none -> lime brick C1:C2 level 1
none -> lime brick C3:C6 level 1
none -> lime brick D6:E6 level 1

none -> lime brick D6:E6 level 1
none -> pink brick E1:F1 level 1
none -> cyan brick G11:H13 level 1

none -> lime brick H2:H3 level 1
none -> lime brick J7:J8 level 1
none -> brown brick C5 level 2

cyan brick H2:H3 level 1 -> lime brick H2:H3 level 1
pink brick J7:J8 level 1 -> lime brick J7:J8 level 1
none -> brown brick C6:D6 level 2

= = = =

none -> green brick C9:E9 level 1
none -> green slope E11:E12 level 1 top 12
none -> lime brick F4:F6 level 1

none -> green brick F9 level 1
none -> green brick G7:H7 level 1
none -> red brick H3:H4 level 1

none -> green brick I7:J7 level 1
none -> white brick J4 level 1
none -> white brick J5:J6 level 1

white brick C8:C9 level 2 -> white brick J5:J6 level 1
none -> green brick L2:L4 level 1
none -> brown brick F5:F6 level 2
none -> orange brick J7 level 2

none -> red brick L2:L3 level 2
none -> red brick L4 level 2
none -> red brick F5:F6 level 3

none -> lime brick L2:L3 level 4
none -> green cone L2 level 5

= = = =

EXERCISE BRIEF |
Go through the listing above, and whenever a line holds the word "green", copy it.

RESPONSE |
none -> green brick C9:E9 level 1
none -> green slope E11:E12 level 1 top 12
none -> green brick F9 level 1
none -> green brick G7:H7 level 1
none -> green brick I7:J7 level 1
none -> green brick L2:L4 level 1
none -> green cone L2 level 5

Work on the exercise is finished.